[[ Source material, beginning ]]
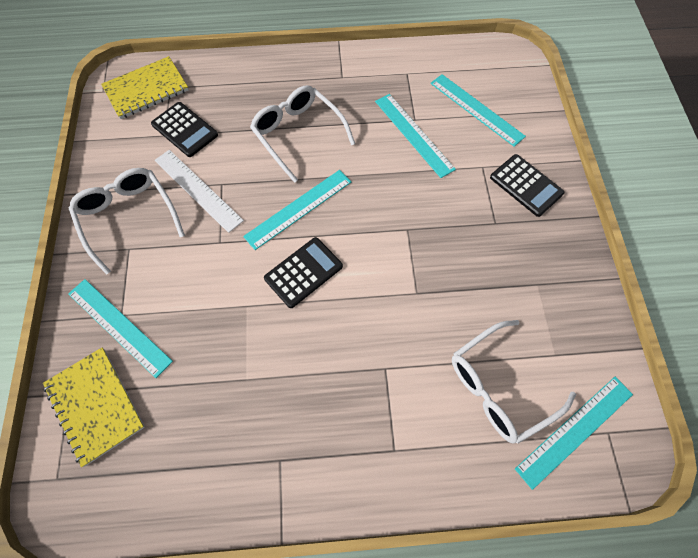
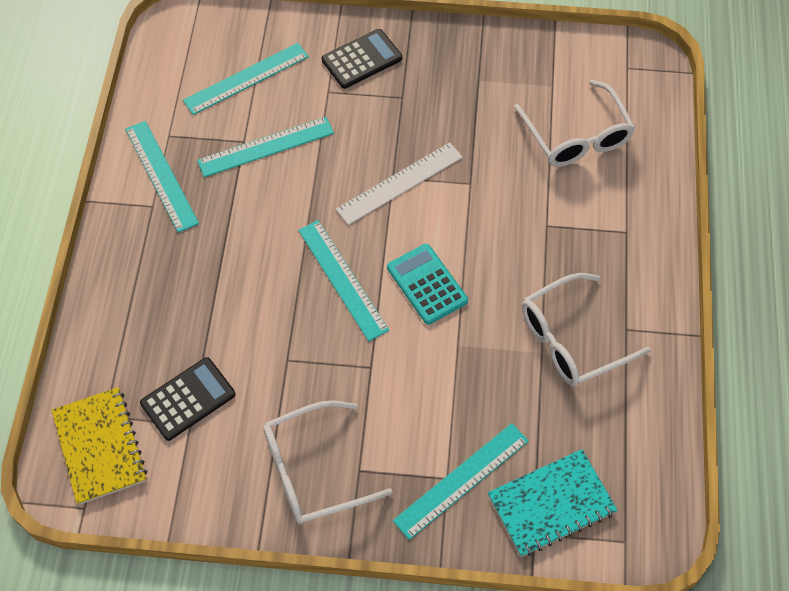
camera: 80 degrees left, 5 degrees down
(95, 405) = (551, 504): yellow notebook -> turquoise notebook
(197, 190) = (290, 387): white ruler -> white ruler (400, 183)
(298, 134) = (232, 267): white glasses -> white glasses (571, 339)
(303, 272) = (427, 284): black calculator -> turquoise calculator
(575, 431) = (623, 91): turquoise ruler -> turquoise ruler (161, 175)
[[ Source material, end ]]
[[ Source material, beginning ]]
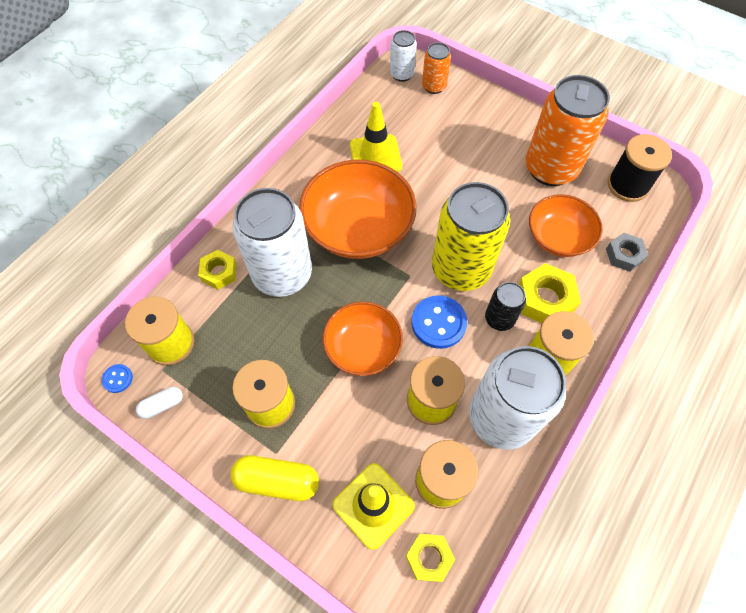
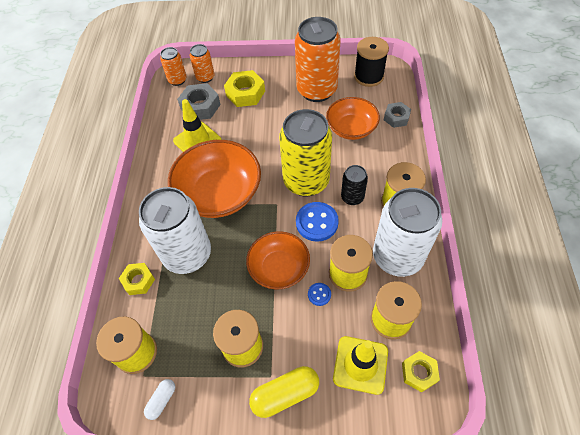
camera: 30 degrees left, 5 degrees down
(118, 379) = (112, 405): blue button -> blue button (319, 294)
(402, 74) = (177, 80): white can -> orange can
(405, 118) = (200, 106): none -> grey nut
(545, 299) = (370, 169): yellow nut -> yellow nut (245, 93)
[[ Source material, end ]]
* **Exercise brief**
Above are the lines; repeat exactly the ones from the line containing "(405, 118) = (200, 106): none -> grey nut" down to the line containing "(545, 299) = (370, 169): yellow", both inclusive.

* **Result**
(405, 118) = (200, 106): none -> grey nut
(545, 299) = (370, 169): yellow nut -> yellow nut (245, 93)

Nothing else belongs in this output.